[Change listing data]
:::

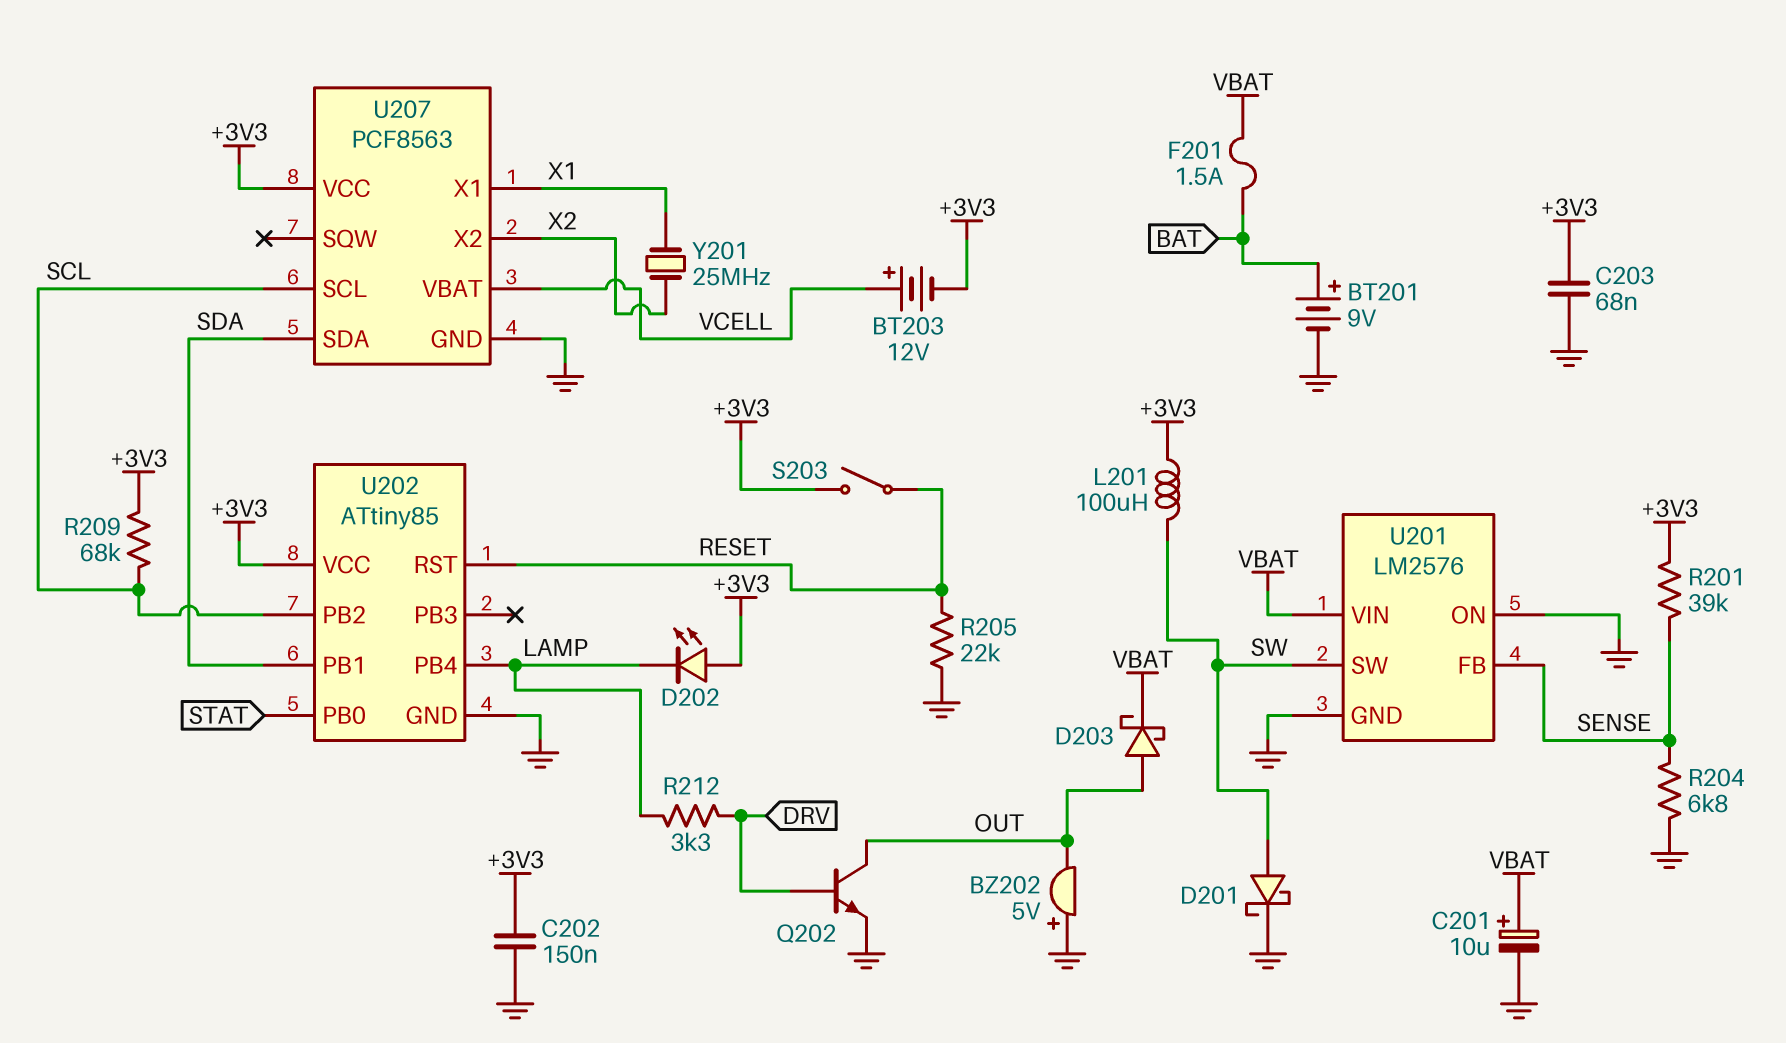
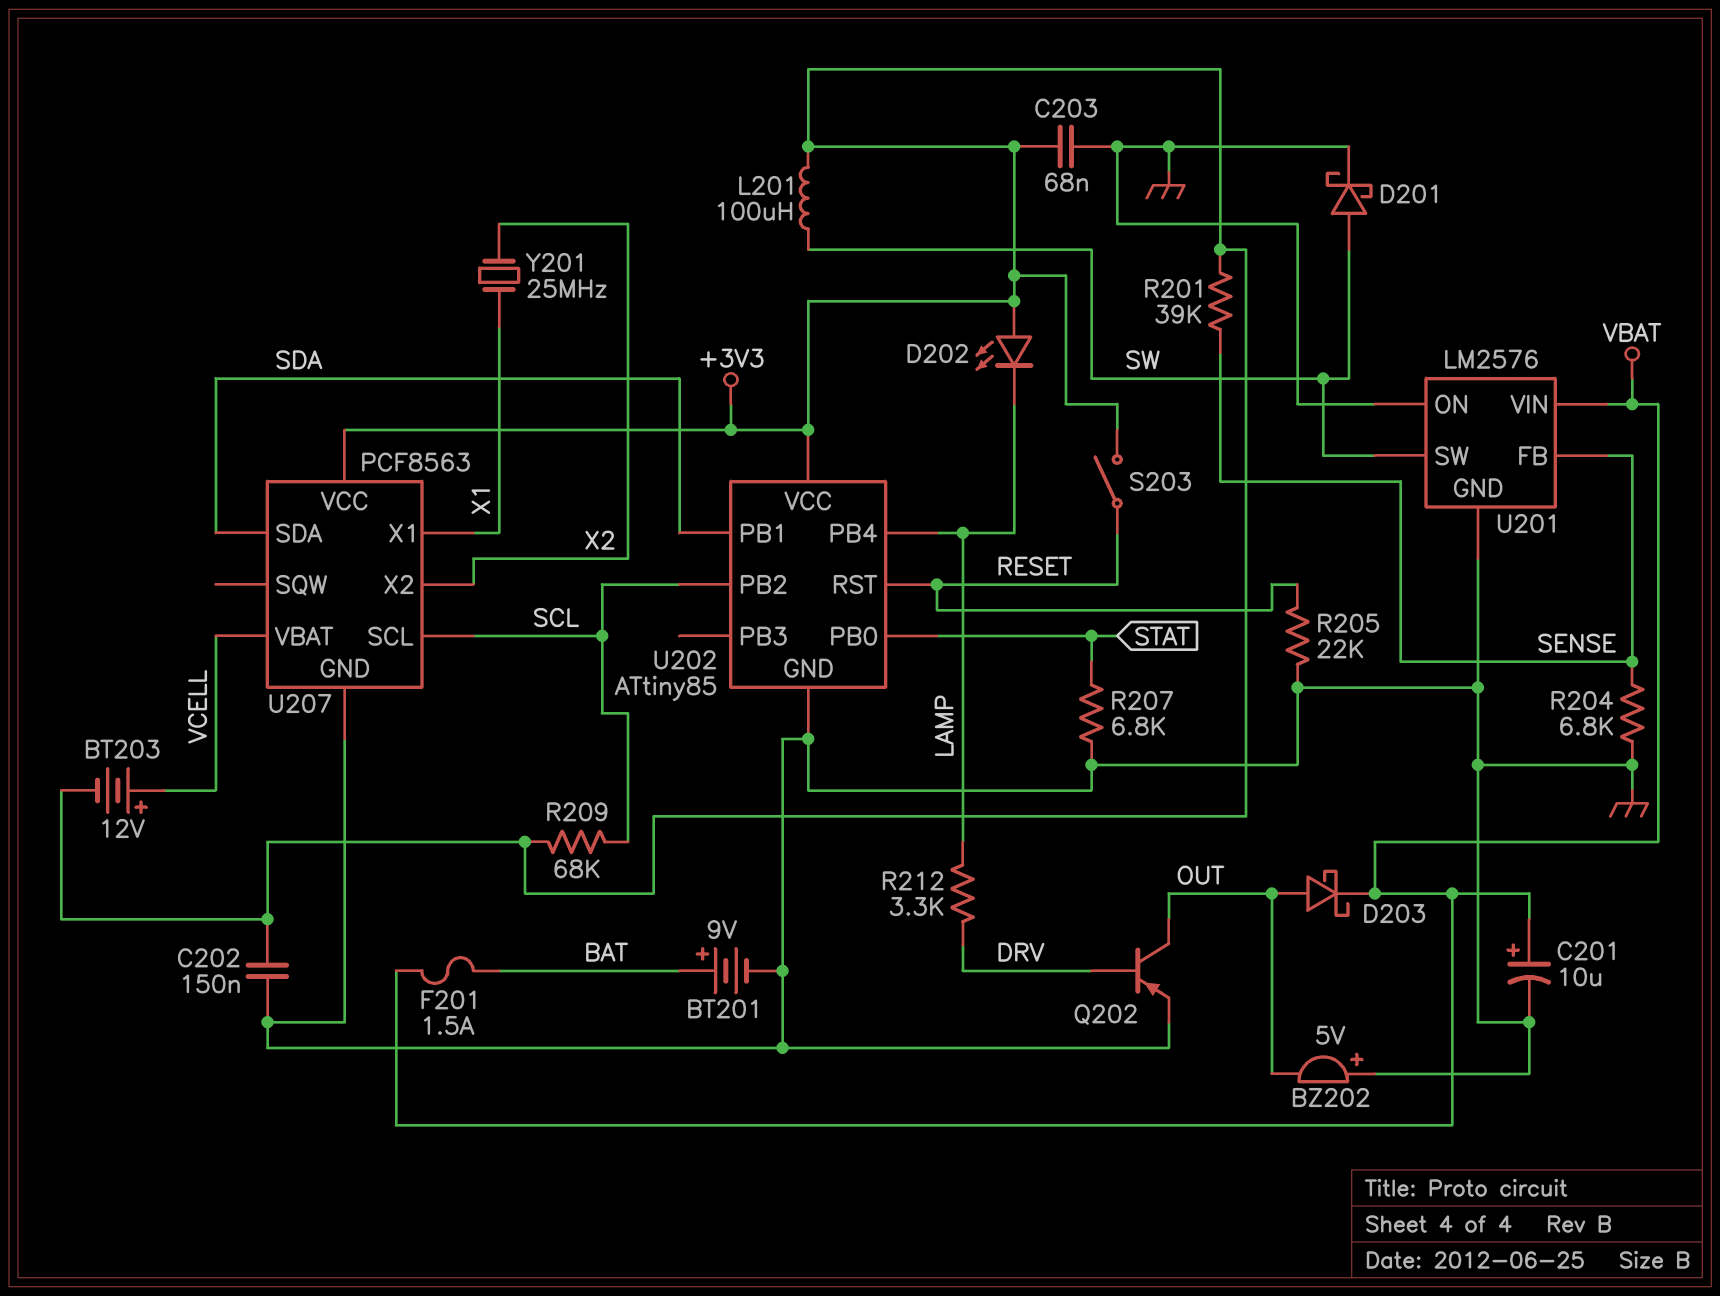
Q202: NPN (B DRV, C OUT, E GND) -> PNP (B DRV, C OUT, E GND)
R207: none -> 6.8k (GND, STAT)

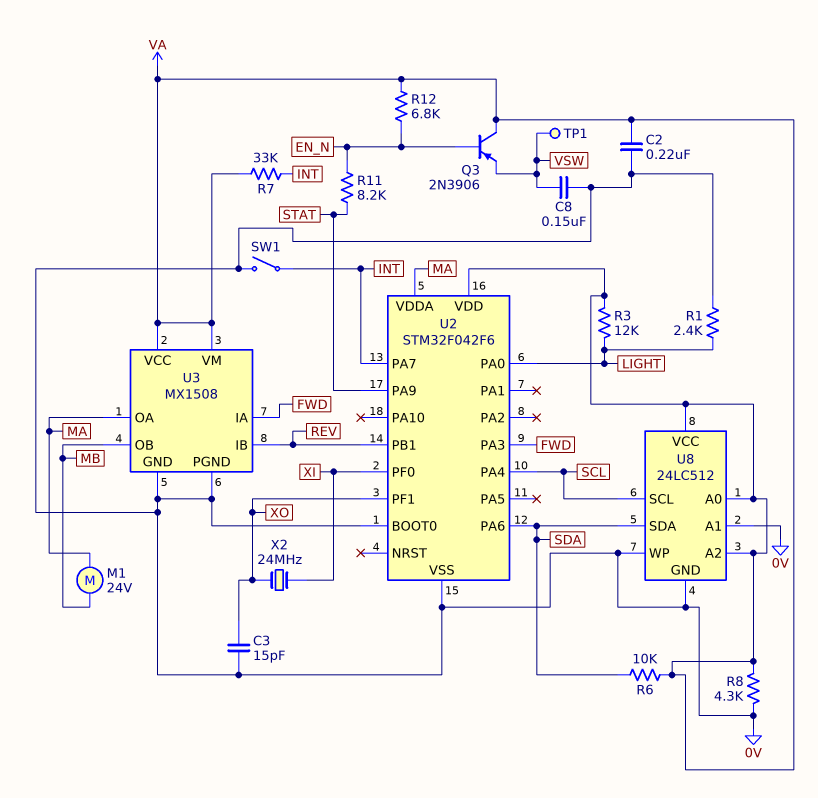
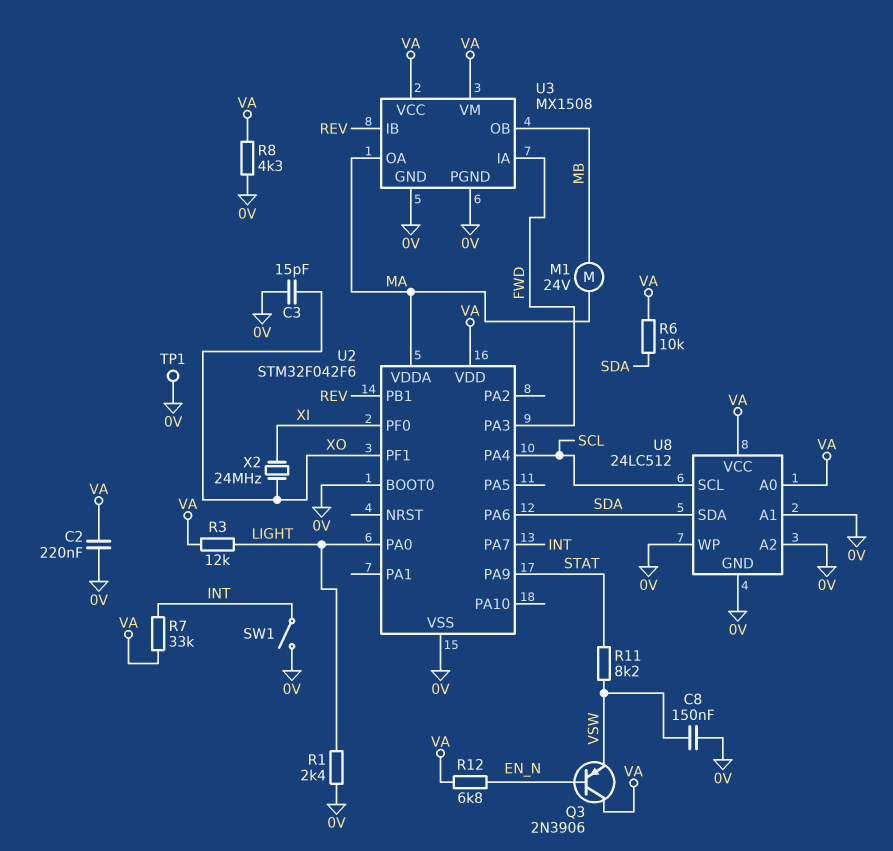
R11: 8.2k (EN_N, STAT) -> 8.2k (STAT, VSW)
TP1: test point (VSW) -> test point (0V)
U8 pin A2: VA -> 0V

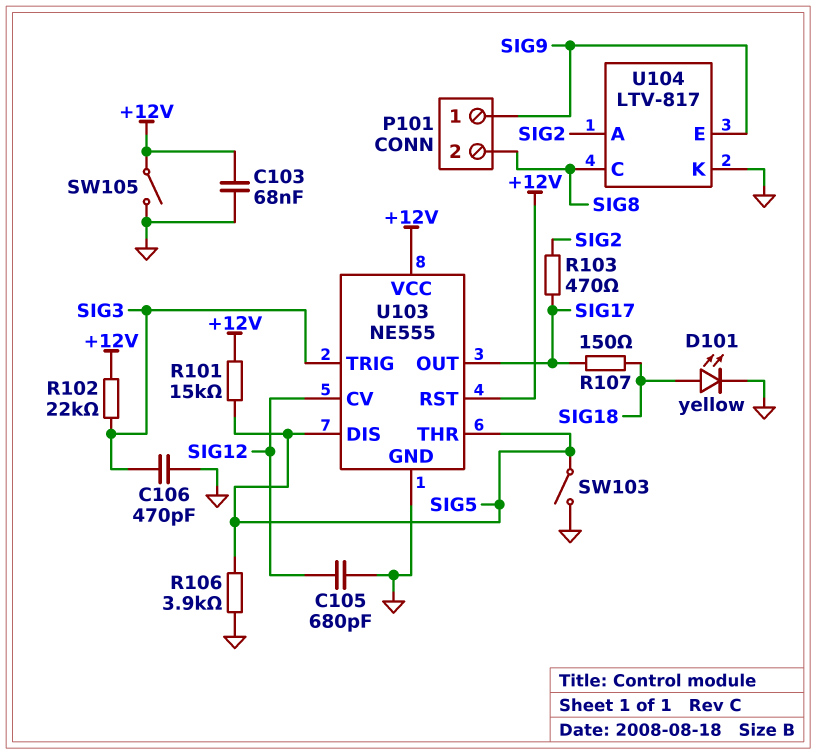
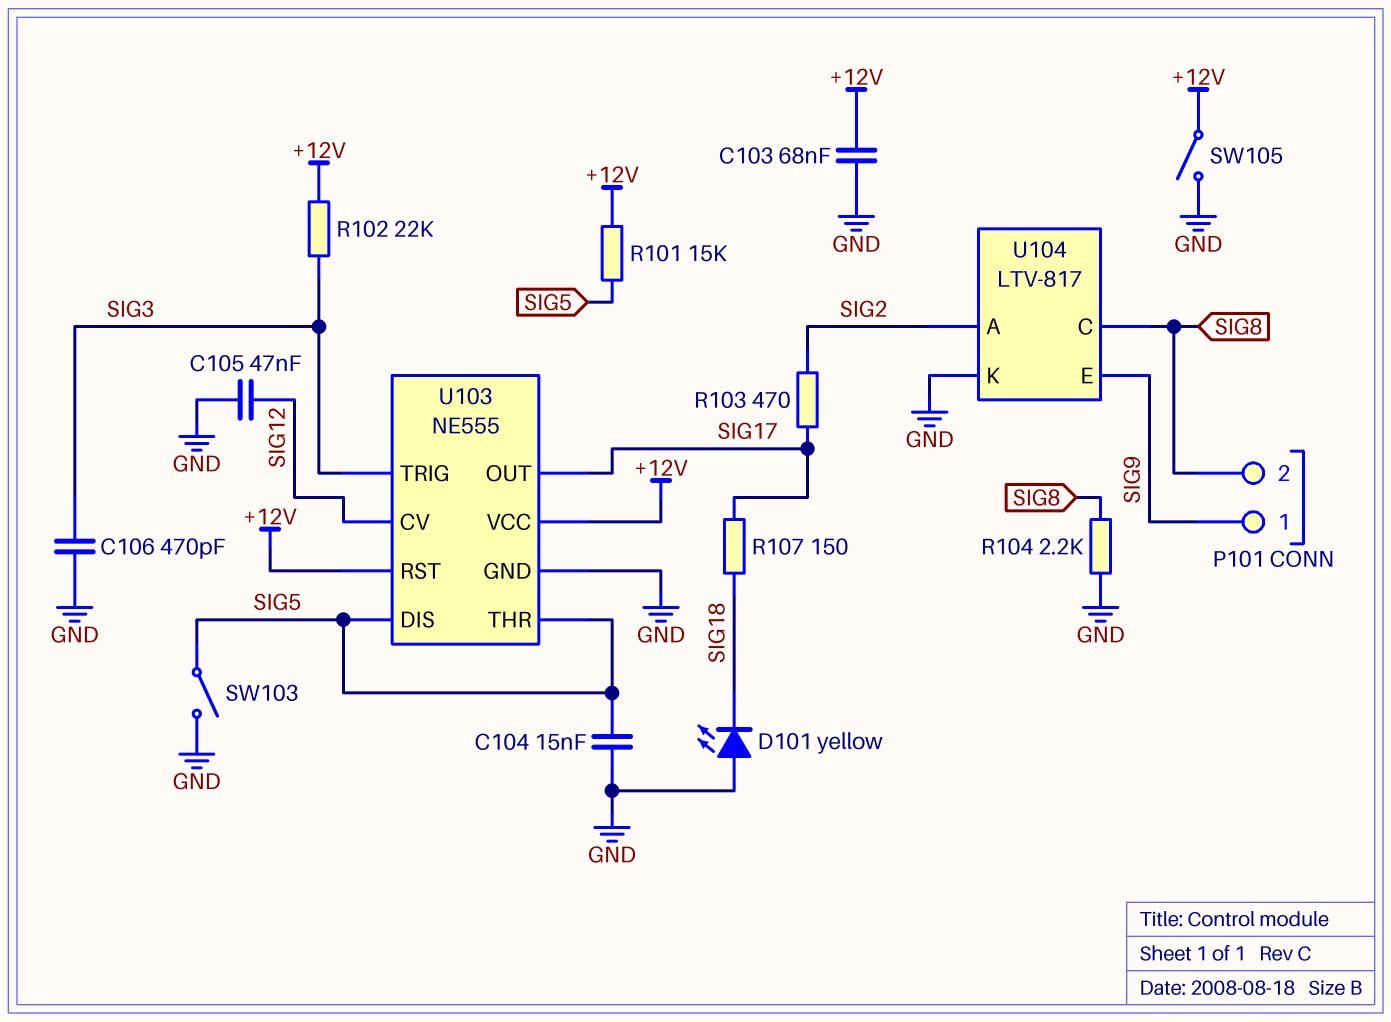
C104: none -> 15nF (GND, SIG5)
C105: 680pF (GND, SIG12) -> 47nF (GND, SIG12)
D101: LED yellow (A SIG18, K GND) -> LED yellow (A GND, K SIG18)
R104: none -> 2.2k (GND, SIG8)
R106: 3.9k (GND, SIG5) -> none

:::

> WHAT THE TASK ASKS
How many lines of the records contain "STAT"? Answer with the number only.

> TASK RESPONSE
2